▶ **Instructions to follow**
Copy all of the records below verbatim.

▶ **Records to use**
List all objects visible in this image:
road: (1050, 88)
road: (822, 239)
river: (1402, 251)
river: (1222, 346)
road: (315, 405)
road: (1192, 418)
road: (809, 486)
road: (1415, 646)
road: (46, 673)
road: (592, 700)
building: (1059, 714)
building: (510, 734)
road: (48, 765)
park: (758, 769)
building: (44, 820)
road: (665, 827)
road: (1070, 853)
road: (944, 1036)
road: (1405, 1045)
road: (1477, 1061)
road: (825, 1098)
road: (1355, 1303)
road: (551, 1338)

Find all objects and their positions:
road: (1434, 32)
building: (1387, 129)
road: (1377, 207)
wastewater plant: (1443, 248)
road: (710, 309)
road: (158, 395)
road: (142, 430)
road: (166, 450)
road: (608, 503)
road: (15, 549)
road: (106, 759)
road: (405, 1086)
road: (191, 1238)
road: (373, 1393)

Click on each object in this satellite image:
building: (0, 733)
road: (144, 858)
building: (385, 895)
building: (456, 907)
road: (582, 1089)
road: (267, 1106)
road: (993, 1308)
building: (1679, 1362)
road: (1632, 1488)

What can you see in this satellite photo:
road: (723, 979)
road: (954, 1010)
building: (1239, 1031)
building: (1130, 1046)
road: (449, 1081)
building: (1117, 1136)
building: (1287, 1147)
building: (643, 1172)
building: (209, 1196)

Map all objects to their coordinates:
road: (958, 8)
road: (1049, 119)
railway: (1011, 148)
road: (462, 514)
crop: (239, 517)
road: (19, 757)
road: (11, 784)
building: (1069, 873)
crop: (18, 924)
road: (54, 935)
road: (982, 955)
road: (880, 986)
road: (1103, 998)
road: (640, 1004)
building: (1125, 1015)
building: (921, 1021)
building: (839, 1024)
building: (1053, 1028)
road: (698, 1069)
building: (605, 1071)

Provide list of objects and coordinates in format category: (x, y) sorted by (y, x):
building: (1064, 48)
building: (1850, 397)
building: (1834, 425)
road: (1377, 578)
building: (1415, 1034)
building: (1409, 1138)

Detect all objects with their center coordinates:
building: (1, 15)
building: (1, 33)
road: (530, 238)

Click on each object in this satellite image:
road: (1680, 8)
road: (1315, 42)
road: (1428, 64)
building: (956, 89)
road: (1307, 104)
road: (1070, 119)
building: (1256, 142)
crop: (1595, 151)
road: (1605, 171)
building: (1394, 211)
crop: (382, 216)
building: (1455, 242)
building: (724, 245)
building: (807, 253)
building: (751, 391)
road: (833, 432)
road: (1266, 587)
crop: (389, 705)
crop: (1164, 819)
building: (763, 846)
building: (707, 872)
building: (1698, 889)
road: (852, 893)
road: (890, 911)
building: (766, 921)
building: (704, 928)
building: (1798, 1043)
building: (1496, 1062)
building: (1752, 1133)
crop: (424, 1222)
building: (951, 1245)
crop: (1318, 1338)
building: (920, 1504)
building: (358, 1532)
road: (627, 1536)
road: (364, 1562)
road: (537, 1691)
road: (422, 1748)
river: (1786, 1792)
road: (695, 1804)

▶ **Task output**
List all objects visible in this image:
road: (1050, 88)
road: (822, 239)
river: (1402, 251)
river: (1222, 346)
road: (315, 405)
road: (1192, 418)
road: (809, 486)
road: (1415, 646)
road: (46, 673)
road: (592, 700)
building: (1059, 714)
building: (510, 734)
road: (48, 765)
park: (758, 769)
building: (44, 820)
road: (665, 827)
road: (1070, 853)
road: (944, 1036)
road: (1405, 1045)
road: (1477, 1061)
road: (825, 1098)
road: (1355, 1303)
road: (551, 1338)

Find all objects and their positions:
road: (1434, 32)
building: (1387, 129)
road: (1377, 207)
wastewater plant: (1443, 248)
road: (710, 309)
road: (158, 395)
road: (142, 430)
road: (166, 450)
road: (608, 503)
road: (15, 549)
road: (106, 759)
road: (405, 1086)
road: (191, 1238)
road: (373, 1393)

Click on each object in this satellite image:
building: (0, 733)
road: (144, 858)
building: (385, 895)
building: (456, 907)
road: (582, 1089)
road: (267, 1106)
road: (993, 1308)
building: (1679, 1362)
road: (1632, 1488)

What can you see in this satellite photo:
road: (723, 979)
road: (954, 1010)
building: (1239, 1031)
building: (1130, 1046)
road: (449, 1081)
building: (1117, 1136)
building: (1287, 1147)
building: (643, 1172)
building: (209, 1196)

Map all objects to their coordinates:
road: (958, 8)
road: (1049, 119)
railway: (1011, 148)
road: (462, 514)
crop: (239, 517)
road: (19, 757)
road: (11, 784)
building: (1069, 873)
crop: (18, 924)
road: (54, 935)
road: (982, 955)
road: (880, 986)
road: (1103, 998)
road: (640, 1004)
building: (1125, 1015)
building: (921, 1021)
building: (839, 1024)
building: (1053, 1028)
road: (698, 1069)
building: (605, 1071)

Provide list of objects and coordinates in format category: (x, y) sorted by (y, x):
building: (1064, 48)
building: (1850, 397)
building: (1834, 425)
road: (1377, 578)
building: (1415, 1034)
building: (1409, 1138)

Detect all objects with their center coordinates:
building: (1, 15)
building: (1, 33)
road: (530, 238)

Click on each object in this satellite image:
road: (1680, 8)
road: (1315, 42)
road: (1428, 64)
building: (956, 89)
road: (1307, 104)
road: (1070, 119)
building: (1256, 142)
crop: (1595, 151)
road: (1605, 171)
building: (1394, 211)
crop: (382, 216)
building: (1455, 242)
building: (724, 245)
building: (807, 253)
building: (751, 391)
road: (833, 432)
road: (1266, 587)
crop: (389, 705)
crop: (1164, 819)
building: (763, 846)
building: (707, 872)
building: (1698, 889)
road: (852, 893)
road: (890, 911)
building: (766, 921)
building: (704, 928)
building: (1798, 1043)
building: (1496, 1062)
building: (1752, 1133)
crop: (424, 1222)
building: (951, 1245)
crop: (1318, 1338)
building: (920, 1504)
building: (358, 1532)
road: (627, 1536)
road: (364, 1562)
road: (537, 1691)
road: (422, 1748)
river: (1786, 1792)
road: (695, 1804)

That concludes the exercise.